* _Task objective_: Return the data below exactly, please, but drop the pictures.
======== Data supplied
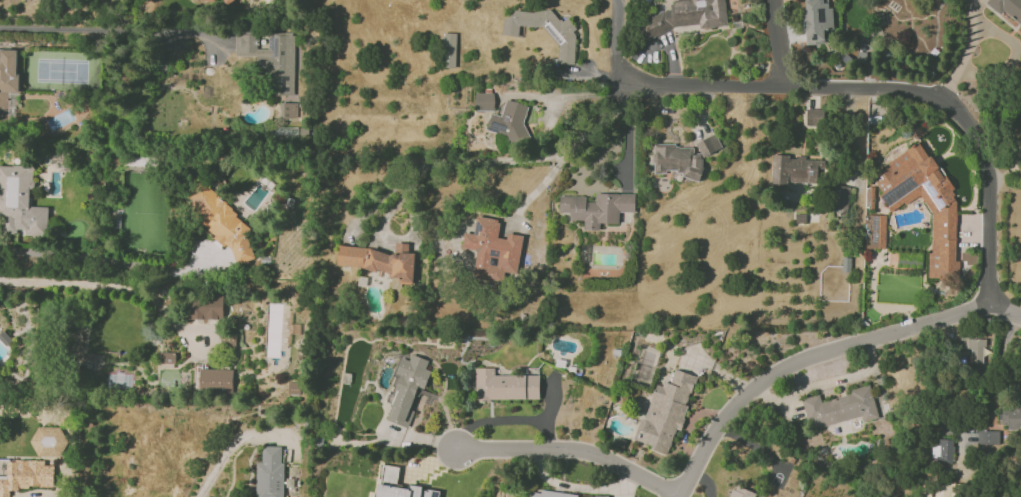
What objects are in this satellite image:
building: (197, 0)
building: (228, 0)
building: (1007, 8)
building: (687, 16)
building: (817, 20)
building: (563, 35)
road: (778, 43)
building: (449, 50)
road: (966, 53)
building: (271, 59)
building: (7, 79)
road: (854, 89)
road: (574, 94)
building: (484, 101)
building: (288, 110)
building: (814, 117)
building: (510, 120)
road: (628, 133)
building: (709, 145)
road: (569, 150)
building: (677, 161)
road: (446, 165)
building: (795, 169)
building: (841, 196)
building: (19, 202)
building: (597, 208)
building: (946, 211)
building: (221, 222)
building: (874, 231)
building: (492, 251)
road: (109, 261)
building: (380, 261)
road: (86, 285)
building: (204, 307)
road: (1005, 313)
building: (976, 350)
building: (167, 357)
road: (807, 362)
building: (216, 380)
building: (505, 385)
road: (955, 385)
building: (293, 388)
building: (406, 388)
building: (840, 408)
building: (666, 410)
building: (1011, 416)
building: (988, 437)
road: (231, 447)
road: (570, 451)
building: (943, 452)
building: (270, 472)
building: (24, 474)
building: (398, 485)
road: (575, 488)
building: (945, 490)
building: (739, 492)
building: (554, 494)

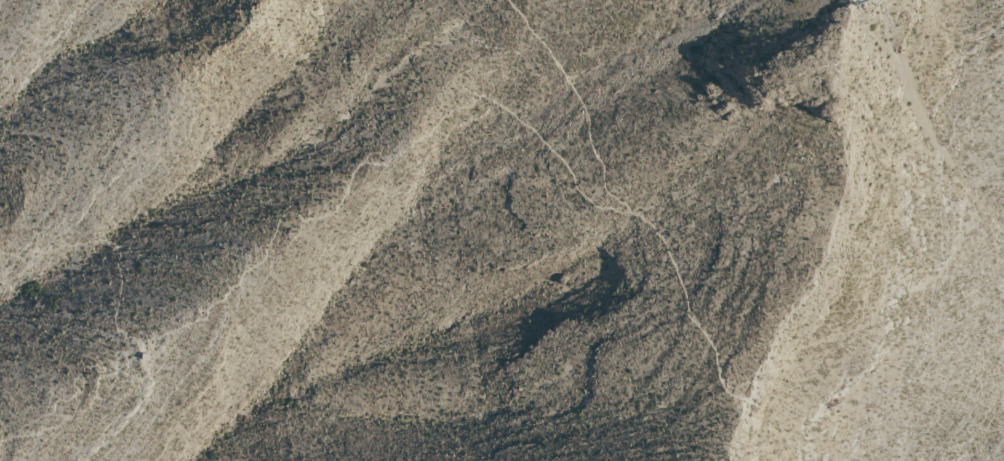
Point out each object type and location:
road: (281, 212)
building: (146, 357)
road: (715, 378)
road: (85, 411)

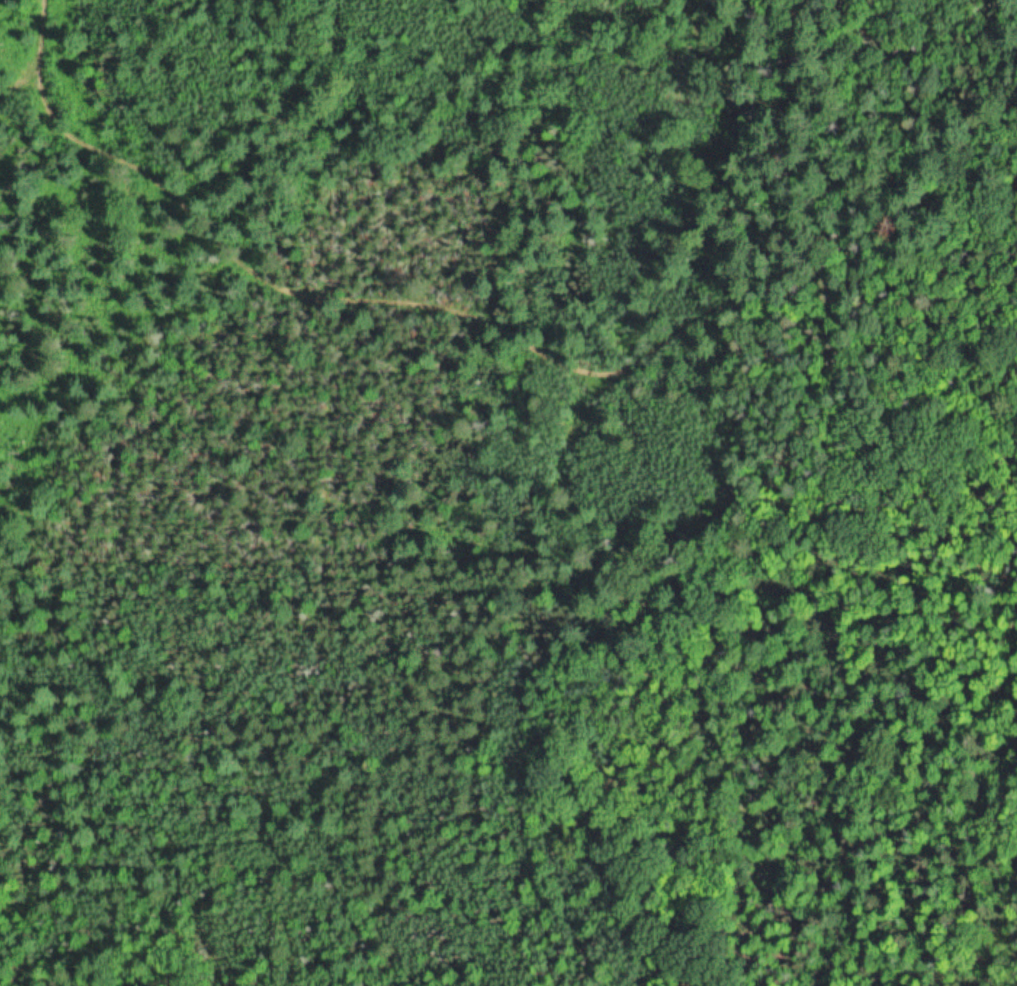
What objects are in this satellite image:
road: (367, 327)
road: (589, 613)

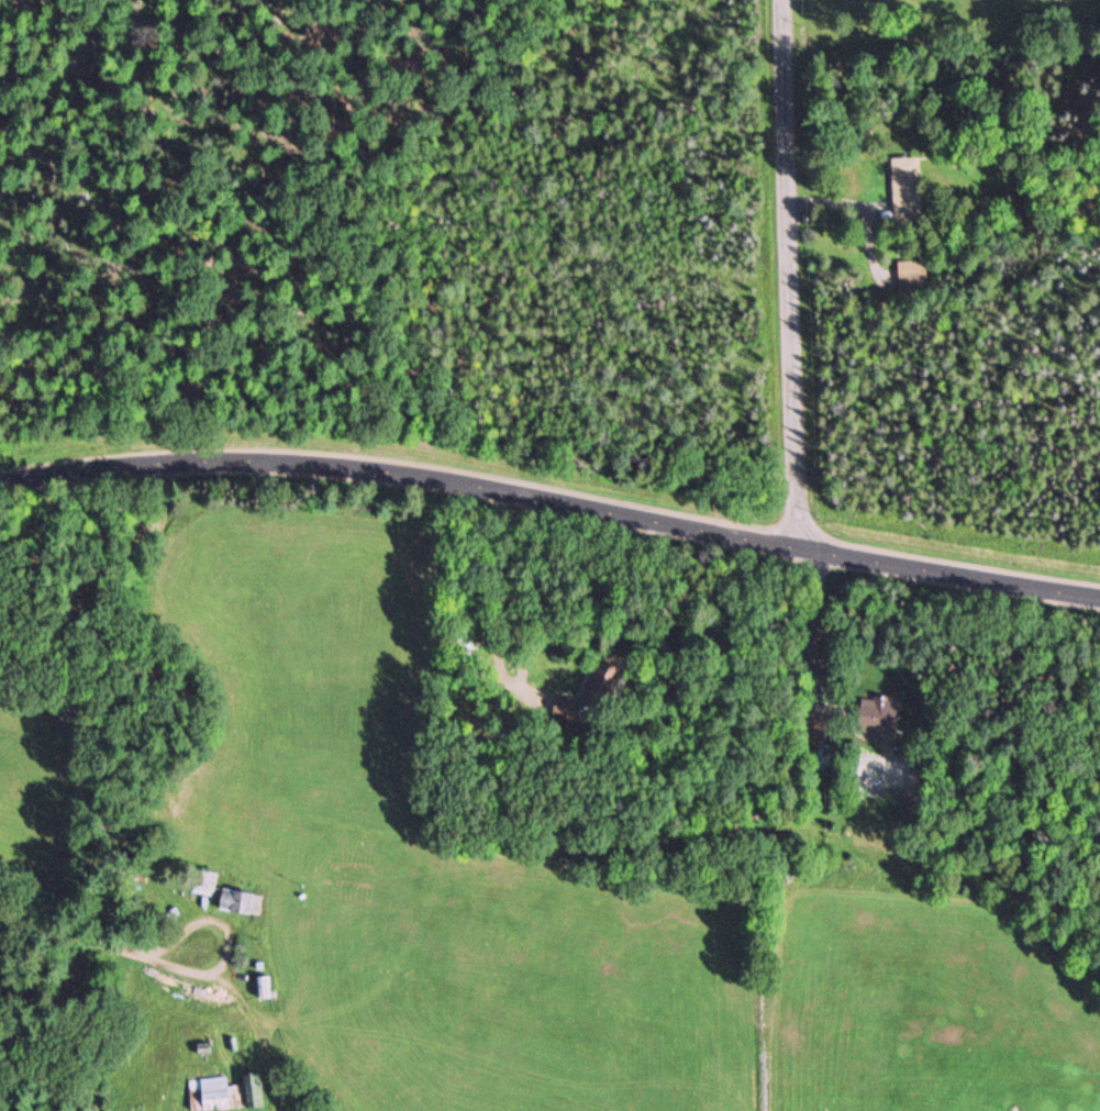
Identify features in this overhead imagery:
building: (907, 179)
road: (788, 271)
road: (551, 497)
building: (206, 882)
building: (242, 901)
road: (73, 931)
================
* _Output of the task_:
What objects are in this satellite image:
building: (197, 0)
building: (228, 0)
building: (1007, 8)
building: (687, 16)
building: (817, 20)
building: (563, 35)
road: (778, 43)
building: (449, 50)
road: (966, 53)
building: (271, 59)
building: (7, 79)
road: (854, 89)
road: (574, 94)
building: (484, 101)
building: (288, 110)
building: (814, 117)
building: (510, 120)
road: (628, 133)
building: (709, 145)
road: (569, 150)
building: (677, 161)
road: (446, 165)
building: (795, 169)
building: (841, 196)
building: (19, 202)
building: (597, 208)
building: (946, 211)
building: (221, 222)
building: (874, 231)
building: (492, 251)
road: (109, 261)
building: (380, 261)
road: (86, 285)
building: (204, 307)
road: (1005, 313)
building: (976, 350)
building: (167, 357)
road: (807, 362)
building: (216, 380)
building: (505, 385)
road: (955, 385)
building: (293, 388)
building: (406, 388)
building: (840, 408)
building: (666, 410)
building: (1011, 416)
building: (988, 437)
road: (231, 447)
road: (570, 451)
building: (943, 452)
building: (270, 472)
building: (24, 474)
building: (398, 485)
road: (575, 488)
building: (945, 490)
building: (739, 492)
building: (554, 494)

Point out each object type and location:
road: (281, 212)
building: (146, 357)
road: (715, 378)
road: (85, 411)

What objects are in this satellite image:
road: (367, 327)
road: (589, 613)

Identify features in this overhead imagery:
building: (907, 179)
road: (788, 271)
road: (551, 497)
building: (206, 882)
building: (242, 901)
road: (73, 931)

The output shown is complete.